What you are asked to do: Check each line below for "none" and say how many have it, with no other words.

Records for the task:
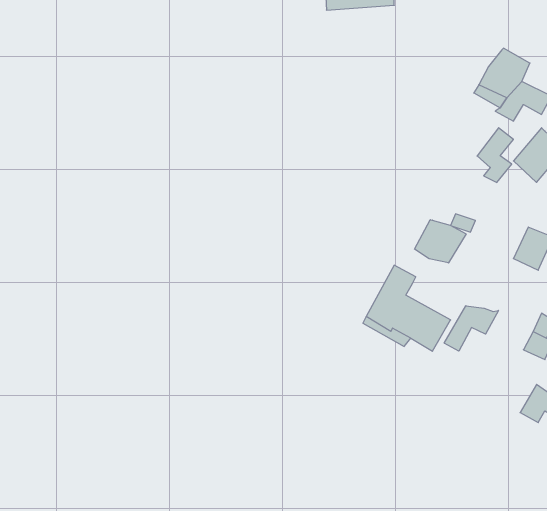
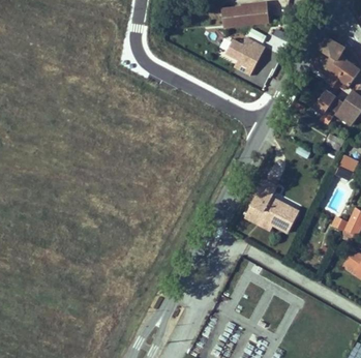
building: none -> [233,32,273,70]
building: [415,220,466,263] -> none
building: [444,306,498,351] -> none

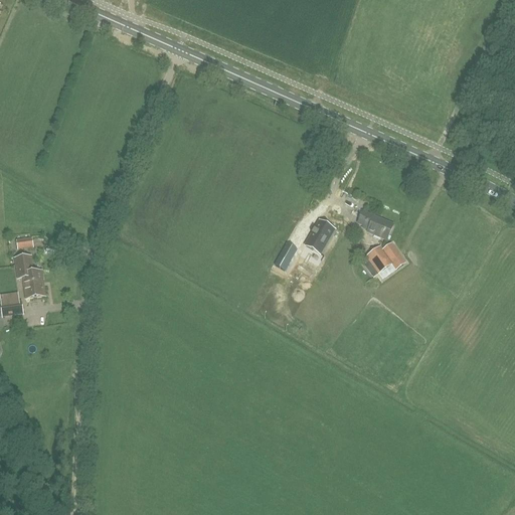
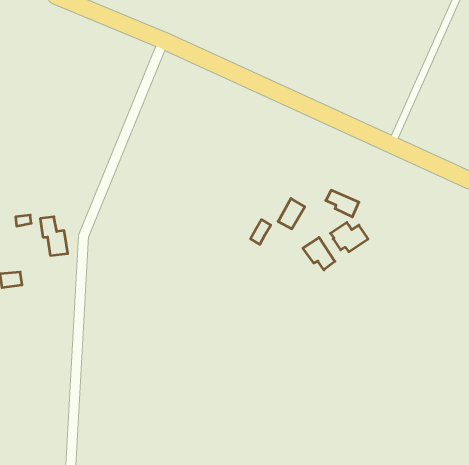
building: [15,253,45,296] -> [40,217,68,255]
building: none -> [303,237,335,270]

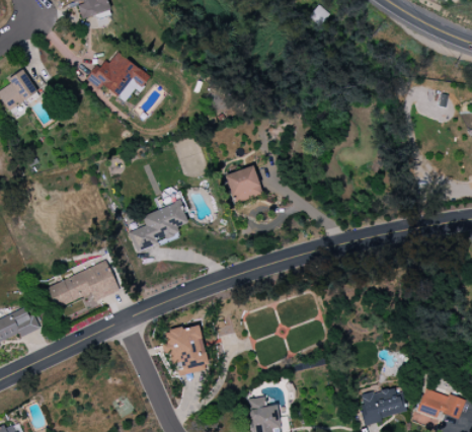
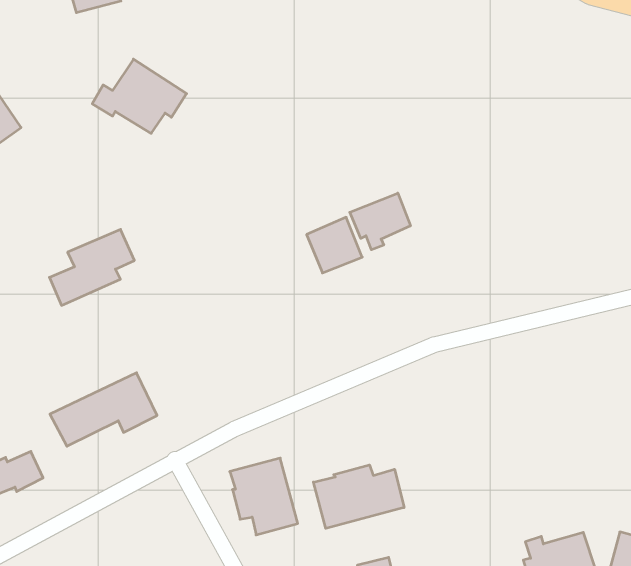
building: none -> [350,193,410,250]
building: [130,201,187,249] -> [49,229,134,305]
building: none -> [313,465,404,528]

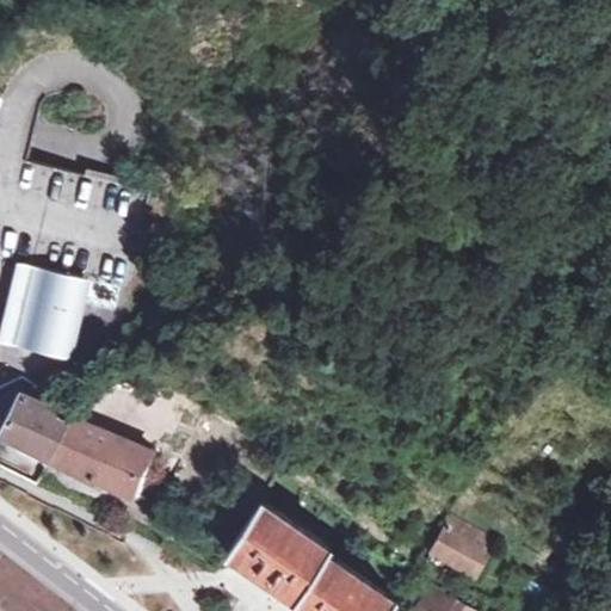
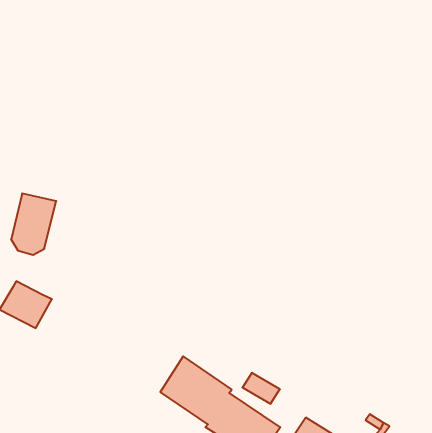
building: [50,422,150,502] -> none
building: [428,532,481,575] -> [242,373,280,404]

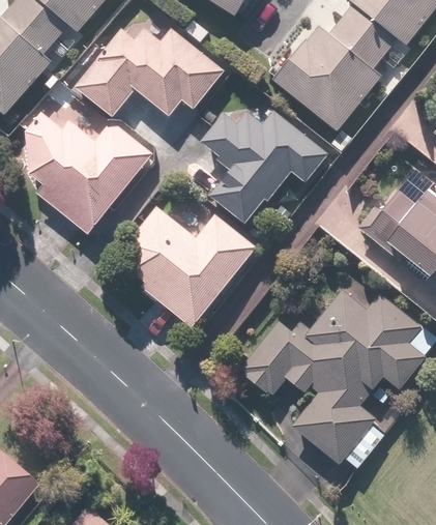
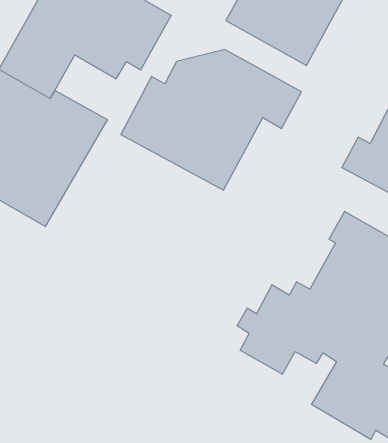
building: [126,201,256,329] -> none

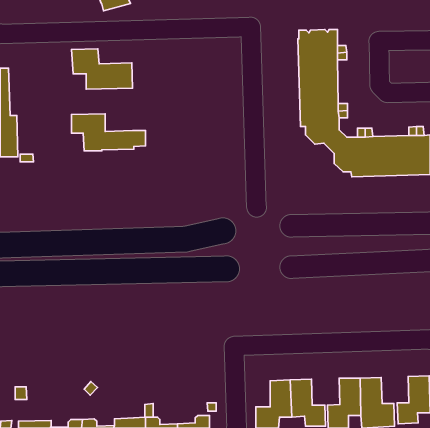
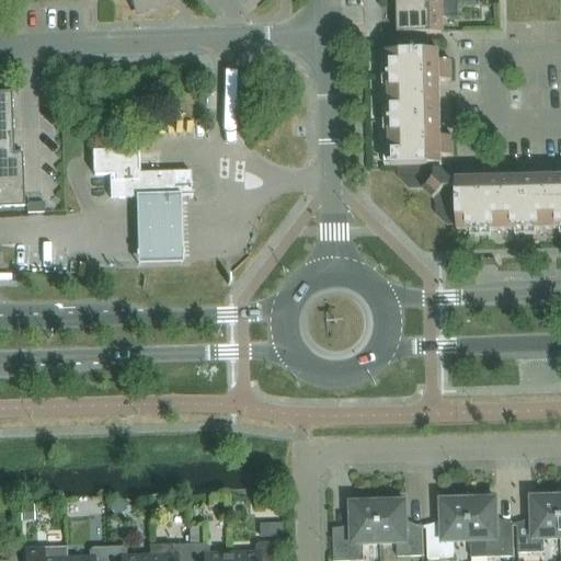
building: none -> [397,4,458,31]
building: [72,49,133,89] -> none
building: none -> [133,194,184,271]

Written reply: 11